═════ Provided information ═════

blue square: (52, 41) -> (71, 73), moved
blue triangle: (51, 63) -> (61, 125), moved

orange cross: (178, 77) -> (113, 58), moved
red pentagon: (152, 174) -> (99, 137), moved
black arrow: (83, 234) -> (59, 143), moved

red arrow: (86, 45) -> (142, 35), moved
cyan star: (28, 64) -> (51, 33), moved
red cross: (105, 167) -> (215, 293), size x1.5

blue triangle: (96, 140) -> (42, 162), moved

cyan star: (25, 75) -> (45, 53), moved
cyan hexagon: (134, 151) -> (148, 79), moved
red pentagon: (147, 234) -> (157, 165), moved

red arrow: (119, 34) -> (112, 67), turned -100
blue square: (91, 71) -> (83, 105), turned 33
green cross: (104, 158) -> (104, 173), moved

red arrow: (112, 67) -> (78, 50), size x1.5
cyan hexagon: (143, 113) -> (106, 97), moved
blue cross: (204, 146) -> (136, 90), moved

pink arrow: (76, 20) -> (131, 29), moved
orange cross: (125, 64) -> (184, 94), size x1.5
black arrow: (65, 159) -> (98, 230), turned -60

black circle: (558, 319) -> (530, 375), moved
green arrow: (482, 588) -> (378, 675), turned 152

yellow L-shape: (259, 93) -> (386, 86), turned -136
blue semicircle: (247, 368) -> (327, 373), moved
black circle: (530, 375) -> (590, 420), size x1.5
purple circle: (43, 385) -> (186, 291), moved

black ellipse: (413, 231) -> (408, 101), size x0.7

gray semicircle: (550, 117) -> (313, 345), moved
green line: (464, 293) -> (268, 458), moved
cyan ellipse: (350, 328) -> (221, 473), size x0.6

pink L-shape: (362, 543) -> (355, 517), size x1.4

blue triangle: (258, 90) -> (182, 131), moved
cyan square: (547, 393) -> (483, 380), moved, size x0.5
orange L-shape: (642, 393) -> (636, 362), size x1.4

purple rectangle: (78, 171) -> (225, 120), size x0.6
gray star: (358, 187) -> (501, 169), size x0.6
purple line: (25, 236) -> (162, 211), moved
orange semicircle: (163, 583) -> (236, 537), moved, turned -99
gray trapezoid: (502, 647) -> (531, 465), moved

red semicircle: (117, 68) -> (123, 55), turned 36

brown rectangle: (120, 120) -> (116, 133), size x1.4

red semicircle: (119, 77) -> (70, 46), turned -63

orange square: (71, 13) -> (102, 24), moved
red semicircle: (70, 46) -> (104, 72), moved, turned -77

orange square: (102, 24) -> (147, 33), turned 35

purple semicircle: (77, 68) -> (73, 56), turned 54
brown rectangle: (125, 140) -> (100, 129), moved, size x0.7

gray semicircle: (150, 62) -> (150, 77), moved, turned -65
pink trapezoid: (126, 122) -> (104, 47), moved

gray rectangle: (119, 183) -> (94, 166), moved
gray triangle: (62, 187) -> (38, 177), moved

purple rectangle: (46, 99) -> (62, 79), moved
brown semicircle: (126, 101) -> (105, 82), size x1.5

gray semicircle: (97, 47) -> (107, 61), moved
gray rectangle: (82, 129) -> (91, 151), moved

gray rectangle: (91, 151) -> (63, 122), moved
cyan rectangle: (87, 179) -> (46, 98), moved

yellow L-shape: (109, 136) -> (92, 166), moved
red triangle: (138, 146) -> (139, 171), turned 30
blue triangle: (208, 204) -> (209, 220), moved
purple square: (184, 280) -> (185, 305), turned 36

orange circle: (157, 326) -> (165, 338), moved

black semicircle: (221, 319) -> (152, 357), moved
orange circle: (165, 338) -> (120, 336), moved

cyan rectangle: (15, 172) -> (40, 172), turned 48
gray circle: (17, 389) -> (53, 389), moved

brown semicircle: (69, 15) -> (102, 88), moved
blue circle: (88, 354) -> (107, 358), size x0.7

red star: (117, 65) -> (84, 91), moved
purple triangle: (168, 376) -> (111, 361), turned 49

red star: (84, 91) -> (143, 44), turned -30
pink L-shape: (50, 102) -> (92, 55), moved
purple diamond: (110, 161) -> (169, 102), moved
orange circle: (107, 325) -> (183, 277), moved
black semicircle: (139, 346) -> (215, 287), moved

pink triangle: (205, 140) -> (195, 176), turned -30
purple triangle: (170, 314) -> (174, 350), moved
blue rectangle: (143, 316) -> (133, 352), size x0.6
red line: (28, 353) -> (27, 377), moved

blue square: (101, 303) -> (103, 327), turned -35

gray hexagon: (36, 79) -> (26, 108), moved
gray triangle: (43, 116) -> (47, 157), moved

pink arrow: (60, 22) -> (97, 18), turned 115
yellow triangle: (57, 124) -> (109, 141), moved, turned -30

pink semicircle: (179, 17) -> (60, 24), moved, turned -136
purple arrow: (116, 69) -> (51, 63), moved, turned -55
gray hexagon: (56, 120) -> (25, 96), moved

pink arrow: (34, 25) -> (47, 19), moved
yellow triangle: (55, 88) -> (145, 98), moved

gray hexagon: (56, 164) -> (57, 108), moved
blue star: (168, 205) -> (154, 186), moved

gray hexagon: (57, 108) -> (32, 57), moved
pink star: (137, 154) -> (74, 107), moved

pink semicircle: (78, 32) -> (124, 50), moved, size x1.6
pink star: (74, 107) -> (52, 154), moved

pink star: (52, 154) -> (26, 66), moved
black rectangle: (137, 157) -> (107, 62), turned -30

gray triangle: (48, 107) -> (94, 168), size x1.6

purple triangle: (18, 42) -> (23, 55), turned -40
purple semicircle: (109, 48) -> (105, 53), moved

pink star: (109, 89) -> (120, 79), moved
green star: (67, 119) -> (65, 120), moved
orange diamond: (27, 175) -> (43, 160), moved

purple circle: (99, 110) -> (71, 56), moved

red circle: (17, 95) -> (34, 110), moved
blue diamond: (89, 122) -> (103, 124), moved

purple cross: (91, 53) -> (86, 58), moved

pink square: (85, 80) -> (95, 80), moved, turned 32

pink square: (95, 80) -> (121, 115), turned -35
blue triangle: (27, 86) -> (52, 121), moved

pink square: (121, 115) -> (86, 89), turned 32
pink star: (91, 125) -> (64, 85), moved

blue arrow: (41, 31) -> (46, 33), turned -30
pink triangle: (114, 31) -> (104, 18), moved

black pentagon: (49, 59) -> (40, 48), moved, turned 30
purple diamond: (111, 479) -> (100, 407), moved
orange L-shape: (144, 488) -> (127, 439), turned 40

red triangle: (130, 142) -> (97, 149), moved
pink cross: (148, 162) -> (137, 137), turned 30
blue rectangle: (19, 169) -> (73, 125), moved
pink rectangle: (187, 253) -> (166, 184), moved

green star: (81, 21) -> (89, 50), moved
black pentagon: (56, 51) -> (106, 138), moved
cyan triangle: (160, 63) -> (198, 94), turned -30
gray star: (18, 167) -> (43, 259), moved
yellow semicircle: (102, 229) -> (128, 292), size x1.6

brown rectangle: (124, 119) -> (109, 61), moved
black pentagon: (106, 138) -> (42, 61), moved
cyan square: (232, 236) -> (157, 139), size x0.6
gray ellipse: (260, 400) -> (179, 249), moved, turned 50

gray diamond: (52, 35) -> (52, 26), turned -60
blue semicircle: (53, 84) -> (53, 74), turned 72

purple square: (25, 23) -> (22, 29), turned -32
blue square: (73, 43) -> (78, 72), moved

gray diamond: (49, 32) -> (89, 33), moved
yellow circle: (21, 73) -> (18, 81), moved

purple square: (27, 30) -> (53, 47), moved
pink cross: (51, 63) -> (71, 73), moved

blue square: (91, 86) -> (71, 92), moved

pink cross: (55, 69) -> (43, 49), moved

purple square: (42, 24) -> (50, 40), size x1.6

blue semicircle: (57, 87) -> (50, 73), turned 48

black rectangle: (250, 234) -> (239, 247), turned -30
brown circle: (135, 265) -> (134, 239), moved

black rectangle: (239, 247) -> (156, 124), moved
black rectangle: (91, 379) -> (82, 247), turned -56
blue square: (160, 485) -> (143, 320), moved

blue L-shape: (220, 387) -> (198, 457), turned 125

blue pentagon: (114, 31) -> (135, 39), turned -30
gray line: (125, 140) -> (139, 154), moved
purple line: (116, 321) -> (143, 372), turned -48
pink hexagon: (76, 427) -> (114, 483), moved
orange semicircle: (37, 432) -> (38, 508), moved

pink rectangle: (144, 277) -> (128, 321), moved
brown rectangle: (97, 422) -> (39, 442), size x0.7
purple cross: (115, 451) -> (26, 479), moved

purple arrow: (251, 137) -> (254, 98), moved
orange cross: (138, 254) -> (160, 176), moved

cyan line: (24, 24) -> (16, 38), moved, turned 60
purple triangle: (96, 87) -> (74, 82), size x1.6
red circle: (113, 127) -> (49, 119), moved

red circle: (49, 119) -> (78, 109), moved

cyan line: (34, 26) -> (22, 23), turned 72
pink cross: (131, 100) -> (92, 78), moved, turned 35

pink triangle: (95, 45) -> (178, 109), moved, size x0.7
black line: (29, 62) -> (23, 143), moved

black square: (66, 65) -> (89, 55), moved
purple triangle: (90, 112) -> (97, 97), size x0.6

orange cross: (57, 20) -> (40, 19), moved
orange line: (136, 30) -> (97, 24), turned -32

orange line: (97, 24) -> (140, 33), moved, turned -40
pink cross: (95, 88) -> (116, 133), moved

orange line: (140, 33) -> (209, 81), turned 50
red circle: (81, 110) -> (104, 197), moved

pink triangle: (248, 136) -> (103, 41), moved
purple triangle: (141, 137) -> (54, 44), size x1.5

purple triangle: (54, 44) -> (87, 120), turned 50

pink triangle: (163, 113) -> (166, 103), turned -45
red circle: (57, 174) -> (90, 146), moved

═════

In the data above, find the line with "gray trapezoid: (502, 647)" and the line with "gray rectangle: (91, 151) -> (63, 122), moved". Retype both, plus every line between them, exactly.

gray trapezoid: (502, 647) -> (531, 465), moved

red semicircle: (117, 68) -> (123, 55), turned 36

brown rectangle: (120, 120) -> (116, 133), size x1.4

red semicircle: (119, 77) -> (70, 46), turned -63

orange square: (71, 13) -> (102, 24), moved
red semicircle: (70, 46) -> (104, 72), moved, turned -77

orange square: (102, 24) -> (147, 33), turned 35

purple semicircle: (77, 68) -> (73, 56), turned 54
brown rectangle: (125, 140) -> (100, 129), moved, size x0.7

gray semicircle: (150, 62) -> (150, 77), moved, turned -65
pink trapezoid: (126, 122) -> (104, 47), moved

gray rectangle: (119, 183) -> (94, 166), moved
gray triangle: (62, 187) -> (38, 177), moved

purple rectangle: (46, 99) -> (62, 79), moved
brown semicircle: (126, 101) -> (105, 82), size x1.5

gray semicircle: (97, 47) -> (107, 61), moved
gray rectangle: (82, 129) -> (91, 151), moved

gray rectangle: (91, 151) -> (63, 122), moved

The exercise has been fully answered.